Assigned task ::
Please reproduce, exactly and with nothing added, the lines of the material below that run from the one containing "(210, 304) = (245, 423): white" to the end.

Raw data ::

┌──

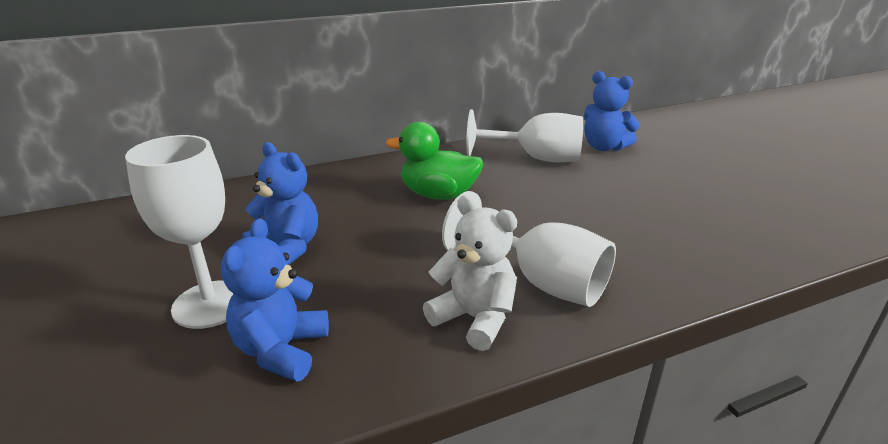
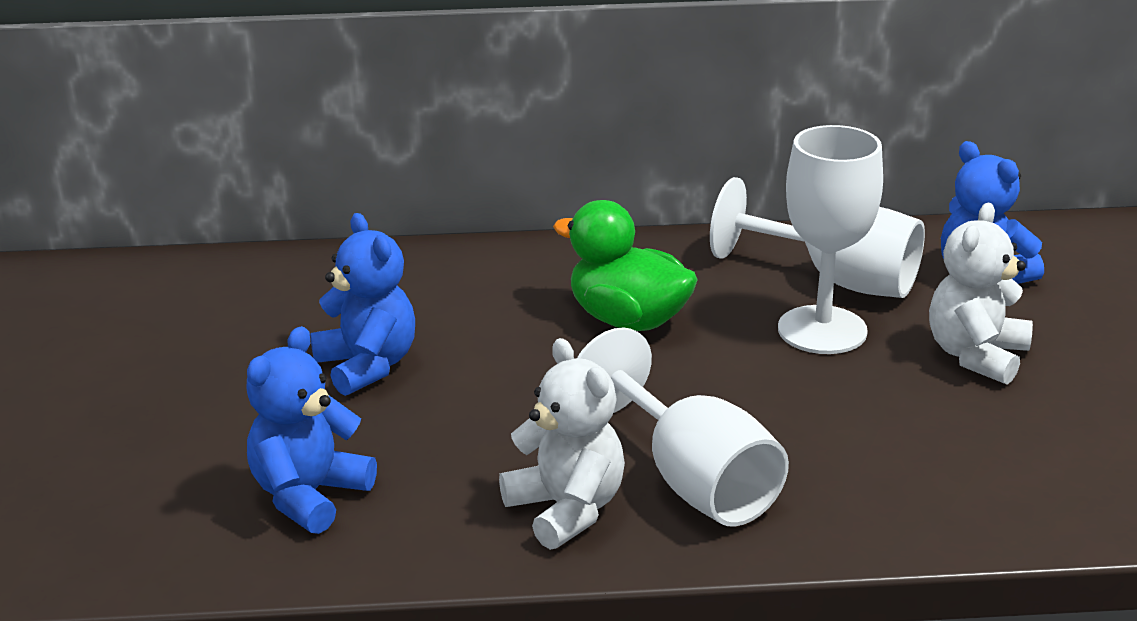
camera: 20 degrees right, 0 degrees up
(210, 304) = (245, 423): white goblet -> white goblet (822, 330)
(635, 183) = (976, 356): none -> white teddy bear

└──

Problem solution ::
(210, 304) = (245, 423): white goblet -> white goblet (822, 330)
(635, 183) = (976, 356): none -> white teddy bear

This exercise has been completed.